About this exercise: Copy the rows from the line containing "at (352, 265)." up to and including the line containing "Identify the location of the", with each line exactly as it appears.

The records:
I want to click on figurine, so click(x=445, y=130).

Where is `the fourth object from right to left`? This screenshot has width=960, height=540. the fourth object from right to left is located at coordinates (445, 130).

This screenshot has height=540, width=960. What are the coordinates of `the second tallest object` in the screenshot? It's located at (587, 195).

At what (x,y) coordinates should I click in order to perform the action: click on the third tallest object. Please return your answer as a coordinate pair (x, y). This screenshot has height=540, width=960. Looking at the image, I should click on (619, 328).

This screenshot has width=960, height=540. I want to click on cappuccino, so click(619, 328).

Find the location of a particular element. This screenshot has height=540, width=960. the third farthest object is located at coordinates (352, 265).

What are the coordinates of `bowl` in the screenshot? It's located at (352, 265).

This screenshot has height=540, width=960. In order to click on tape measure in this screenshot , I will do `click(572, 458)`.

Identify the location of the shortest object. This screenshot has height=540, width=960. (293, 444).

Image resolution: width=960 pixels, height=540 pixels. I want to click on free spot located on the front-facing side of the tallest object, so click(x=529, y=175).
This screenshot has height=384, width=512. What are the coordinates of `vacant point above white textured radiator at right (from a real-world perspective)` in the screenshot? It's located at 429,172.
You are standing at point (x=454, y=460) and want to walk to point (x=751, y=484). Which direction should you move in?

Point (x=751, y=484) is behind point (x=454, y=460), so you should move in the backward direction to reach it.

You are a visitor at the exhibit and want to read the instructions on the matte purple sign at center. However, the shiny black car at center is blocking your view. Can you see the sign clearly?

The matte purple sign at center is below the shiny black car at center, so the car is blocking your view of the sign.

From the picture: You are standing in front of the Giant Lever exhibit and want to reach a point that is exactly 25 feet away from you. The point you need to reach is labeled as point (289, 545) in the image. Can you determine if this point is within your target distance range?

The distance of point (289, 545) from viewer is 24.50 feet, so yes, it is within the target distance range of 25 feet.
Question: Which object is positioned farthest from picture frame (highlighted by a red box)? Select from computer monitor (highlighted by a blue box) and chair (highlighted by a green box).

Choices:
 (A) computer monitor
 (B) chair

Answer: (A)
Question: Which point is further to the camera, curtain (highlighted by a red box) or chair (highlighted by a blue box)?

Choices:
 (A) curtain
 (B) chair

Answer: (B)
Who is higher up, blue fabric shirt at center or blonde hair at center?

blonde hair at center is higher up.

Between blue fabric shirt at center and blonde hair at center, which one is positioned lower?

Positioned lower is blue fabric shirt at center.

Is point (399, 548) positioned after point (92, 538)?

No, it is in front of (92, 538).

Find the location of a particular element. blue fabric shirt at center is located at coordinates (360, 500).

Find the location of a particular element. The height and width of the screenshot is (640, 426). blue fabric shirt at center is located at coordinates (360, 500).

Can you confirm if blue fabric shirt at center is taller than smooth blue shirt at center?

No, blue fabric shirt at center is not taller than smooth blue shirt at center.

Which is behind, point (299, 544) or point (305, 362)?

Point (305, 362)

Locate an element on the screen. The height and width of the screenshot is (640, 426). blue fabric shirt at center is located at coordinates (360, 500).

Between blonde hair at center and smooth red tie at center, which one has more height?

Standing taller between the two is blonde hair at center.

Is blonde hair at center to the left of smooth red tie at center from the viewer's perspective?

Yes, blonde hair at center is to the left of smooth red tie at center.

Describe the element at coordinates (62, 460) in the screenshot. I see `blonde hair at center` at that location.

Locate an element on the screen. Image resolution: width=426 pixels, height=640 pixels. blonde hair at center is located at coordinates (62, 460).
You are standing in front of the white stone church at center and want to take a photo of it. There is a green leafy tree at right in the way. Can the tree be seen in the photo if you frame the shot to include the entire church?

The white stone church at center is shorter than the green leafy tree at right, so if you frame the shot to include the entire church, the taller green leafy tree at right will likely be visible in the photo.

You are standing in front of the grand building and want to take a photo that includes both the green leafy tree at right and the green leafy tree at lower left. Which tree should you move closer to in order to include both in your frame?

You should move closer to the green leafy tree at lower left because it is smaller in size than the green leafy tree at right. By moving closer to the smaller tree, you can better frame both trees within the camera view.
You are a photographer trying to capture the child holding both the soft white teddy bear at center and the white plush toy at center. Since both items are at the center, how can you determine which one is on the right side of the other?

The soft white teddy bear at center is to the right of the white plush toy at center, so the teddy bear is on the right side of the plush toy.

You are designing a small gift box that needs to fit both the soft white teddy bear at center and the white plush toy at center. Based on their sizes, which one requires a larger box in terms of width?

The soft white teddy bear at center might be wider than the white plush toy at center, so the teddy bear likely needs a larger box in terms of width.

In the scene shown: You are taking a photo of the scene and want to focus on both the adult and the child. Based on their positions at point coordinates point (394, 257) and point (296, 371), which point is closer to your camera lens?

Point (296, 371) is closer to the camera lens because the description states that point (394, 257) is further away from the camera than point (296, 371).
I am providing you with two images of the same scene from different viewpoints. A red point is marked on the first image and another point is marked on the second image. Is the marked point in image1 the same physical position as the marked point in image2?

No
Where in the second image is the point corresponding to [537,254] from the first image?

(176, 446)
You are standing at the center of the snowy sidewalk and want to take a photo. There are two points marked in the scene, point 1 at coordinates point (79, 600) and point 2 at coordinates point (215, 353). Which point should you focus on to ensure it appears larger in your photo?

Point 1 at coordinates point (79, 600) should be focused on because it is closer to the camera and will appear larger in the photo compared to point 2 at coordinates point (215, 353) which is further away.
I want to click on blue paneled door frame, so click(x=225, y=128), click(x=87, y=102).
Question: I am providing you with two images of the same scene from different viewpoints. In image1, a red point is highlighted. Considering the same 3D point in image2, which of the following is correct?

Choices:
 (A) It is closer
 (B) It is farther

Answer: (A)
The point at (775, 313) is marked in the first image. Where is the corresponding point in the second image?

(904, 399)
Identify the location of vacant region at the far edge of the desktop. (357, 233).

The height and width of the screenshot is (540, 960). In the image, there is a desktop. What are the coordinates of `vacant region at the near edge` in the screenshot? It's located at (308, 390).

Response area:
What are the coordinates of `bowl` in the screenshot? It's located at (352, 265).

This screenshot has height=540, width=960. In order to click on tape measure in this screenshot , I will do `click(572, 458)`.

Identify the location of the shortest object. This screenshot has height=540, width=960. (293, 444).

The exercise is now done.